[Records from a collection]

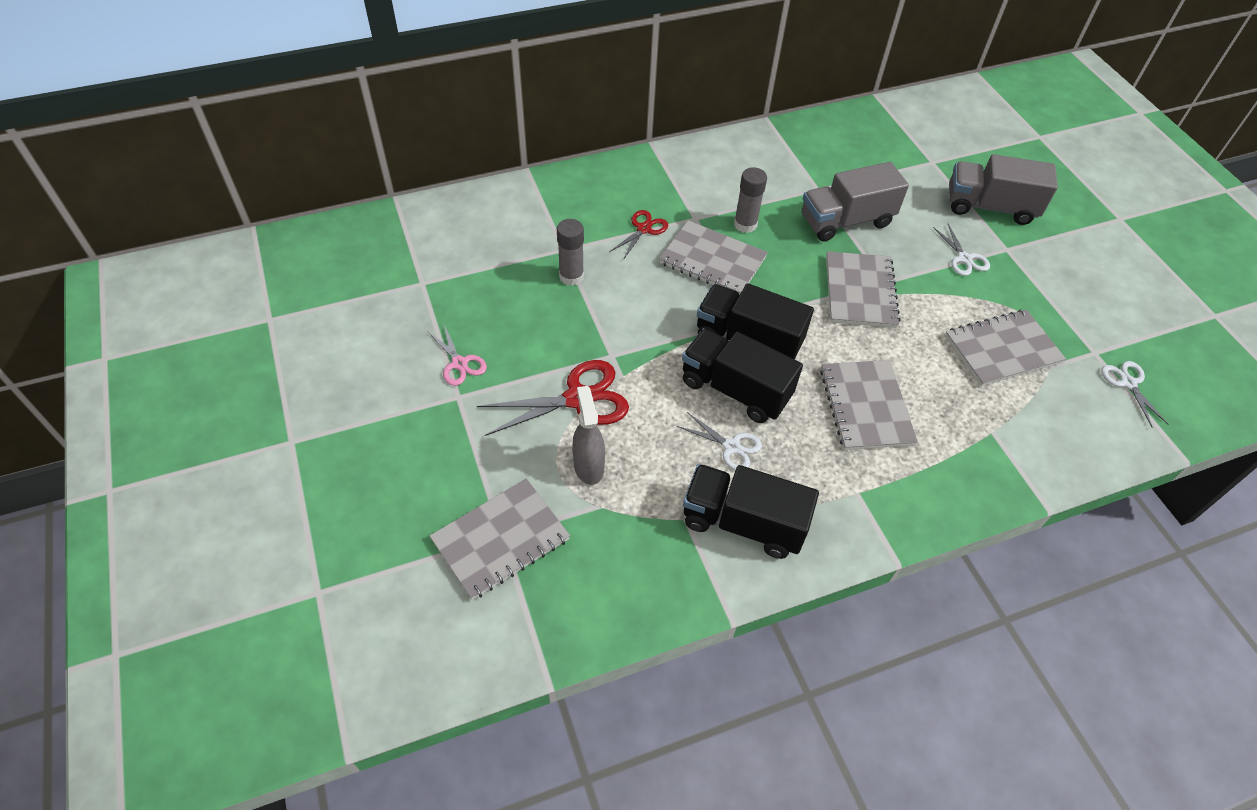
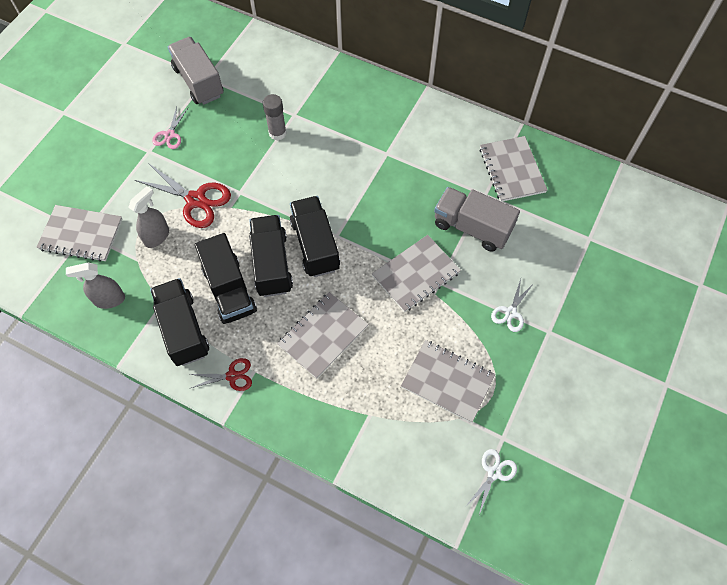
camera: 50 degrees right, 10 degrees up
(628, 571) = (109, 300): none -> grey spray bottle
(643, 229) = (350, 137): red scissors -> red scissors (232, 376)
(712, 260) = (360, 185): grey notebook -> grey notebook (511, 170)
(731, 446) = (229, 290): white scissors -> black truck
(745, 224) = (409, 180): grey glue stick -> none
(990, 207) = (581, 298): grey truck -> grey truck (199, 82)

* **WHAT TO DO**:
Set down every entry above exactly as written. Leave out all pictures.

* **RESPONSE TO THIS TASK**:
camera: 50 degrees right, 10 degrees up
(628, 571) = (109, 300): none -> grey spray bottle
(643, 229) = (350, 137): red scissors -> red scissors (232, 376)
(712, 260) = (360, 185): grey notebook -> grey notebook (511, 170)
(731, 446) = (229, 290): white scissors -> black truck
(745, 224) = (409, 180): grey glue stick -> none
(990, 207) = (581, 298): grey truck -> grey truck (199, 82)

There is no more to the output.